- _What is needed_:
Only one stretch of the data below should be repeated: the lines from the line containing "red spoon [669,276,792,324]" through the line containing "none -> brown banana [170,200,253,237]", inclusive, exactly as they are.

- _Records provided_:

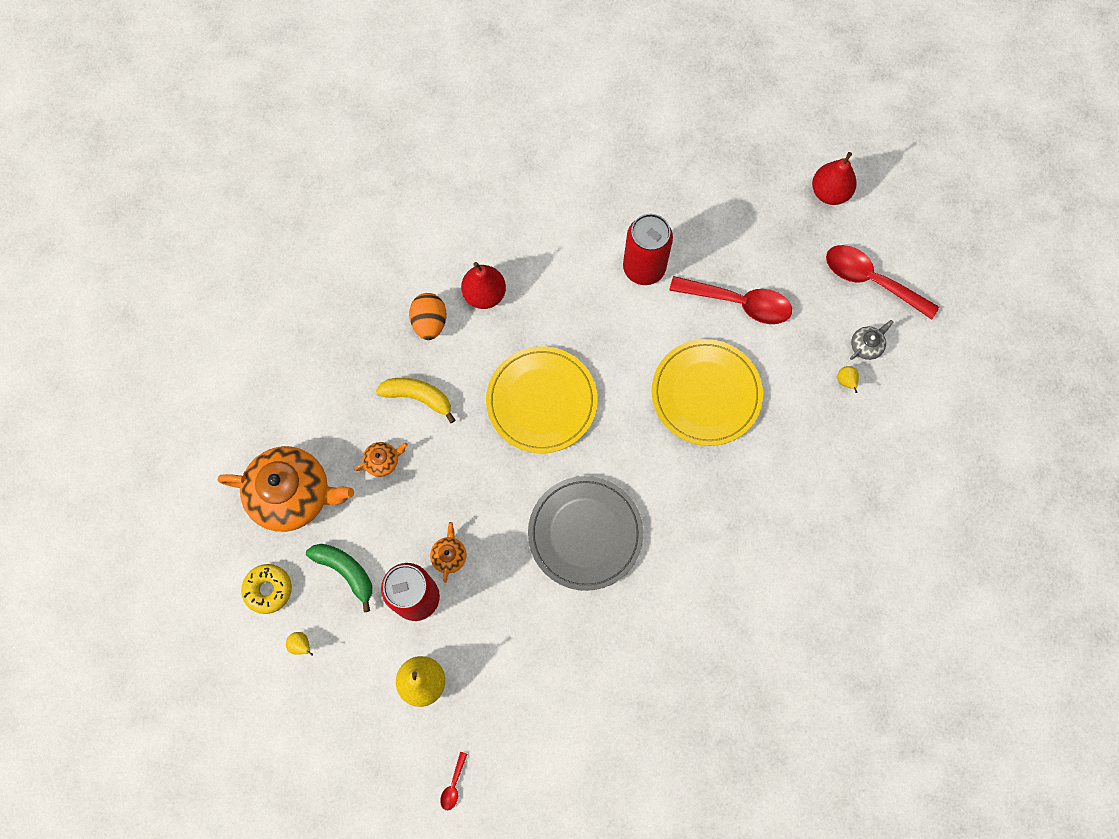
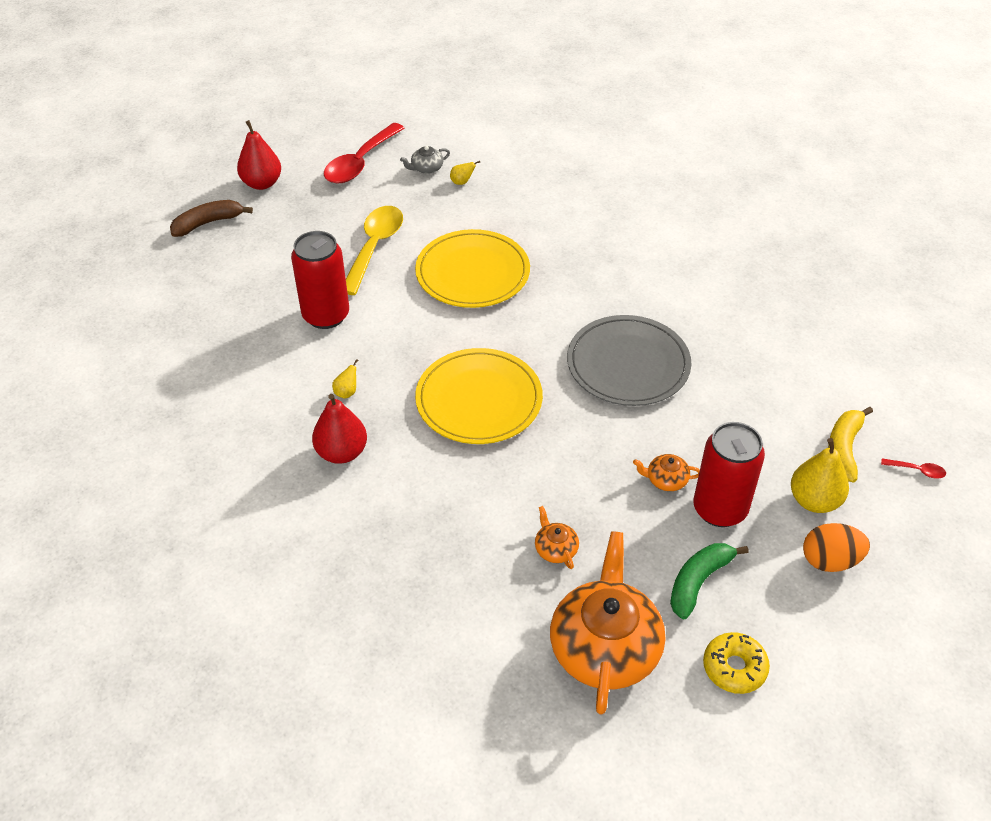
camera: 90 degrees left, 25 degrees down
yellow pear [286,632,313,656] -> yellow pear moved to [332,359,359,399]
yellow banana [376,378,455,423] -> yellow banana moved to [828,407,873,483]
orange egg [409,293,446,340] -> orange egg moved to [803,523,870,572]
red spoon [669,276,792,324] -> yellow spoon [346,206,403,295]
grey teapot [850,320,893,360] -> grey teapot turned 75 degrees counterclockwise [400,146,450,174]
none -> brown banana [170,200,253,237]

* * *

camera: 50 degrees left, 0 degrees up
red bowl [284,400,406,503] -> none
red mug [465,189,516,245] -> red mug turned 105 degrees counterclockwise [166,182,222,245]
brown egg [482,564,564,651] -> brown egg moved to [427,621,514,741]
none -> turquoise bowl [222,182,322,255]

- _Exercise answer_:
red spoon [669,276,792,324] -> yellow spoon [346,206,403,295]
grey teapot [850,320,893,360] -> grey teapot turned 75 degrees counterclockwise [400,146,450,174]
none -> brown banana [170,200,253,237]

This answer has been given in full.